▸ Recorded information
· · · · ·
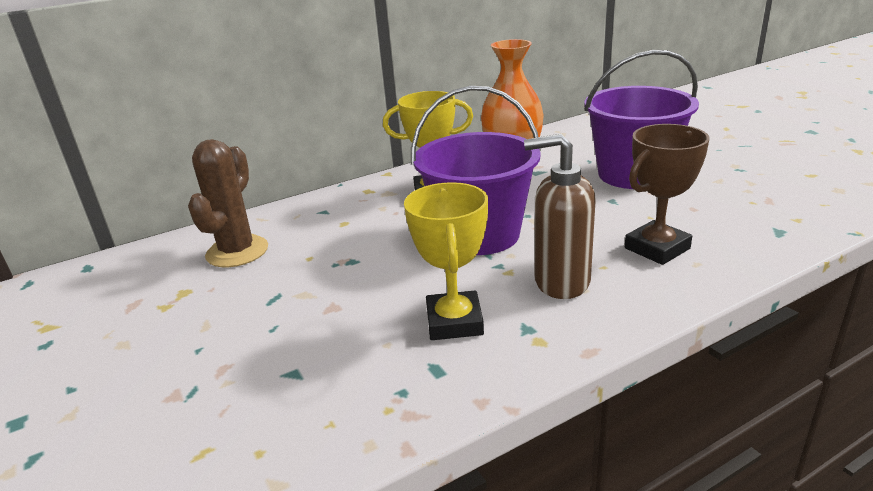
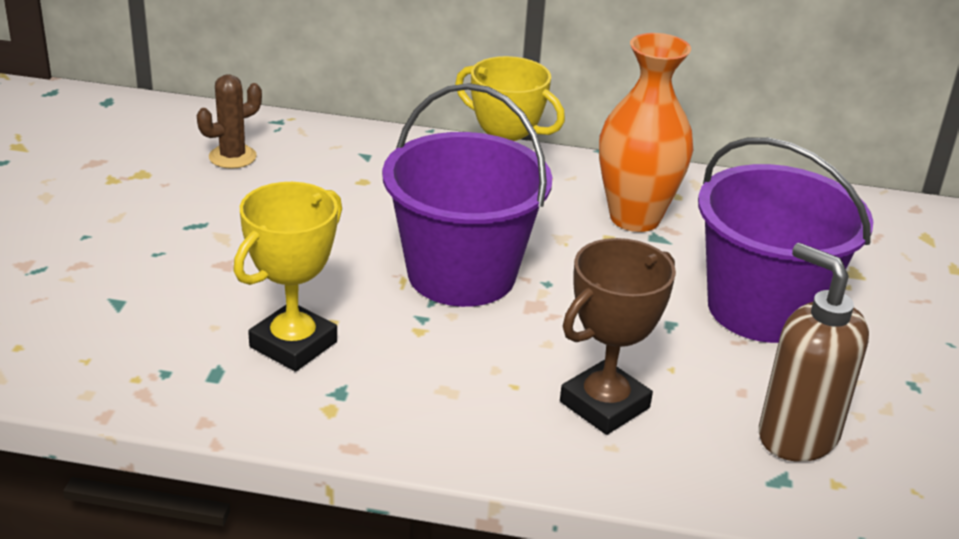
camera: 35 degrees right, 5 degrees up
(237, 252) = (232, 157): brown cactus -> brown cactus, size x0.63
(561, 282) = (446, 372): brown soap dispenser -> brown soap dispenser (797, 435)
(657, 248) = (604, 405): brown trophy -> brown trophy turned 45 degrees counterclockwise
· · · · ·
▸ Assignment
Apart from the pictures, all of the data should be repeated exactly.

▸ Finished task
camera: 35 degrees right, 5 degrees up
(237, 252) = (232, 157): brown cactus -> brown cactus, size x0.63
(561, 282) = (446, 372): brown soap dispenser -> brown soap dispenser (797, 435)
(657, 248) = (604, 405): brown trophy -> brown trophy turned 45 degrees counterclockwise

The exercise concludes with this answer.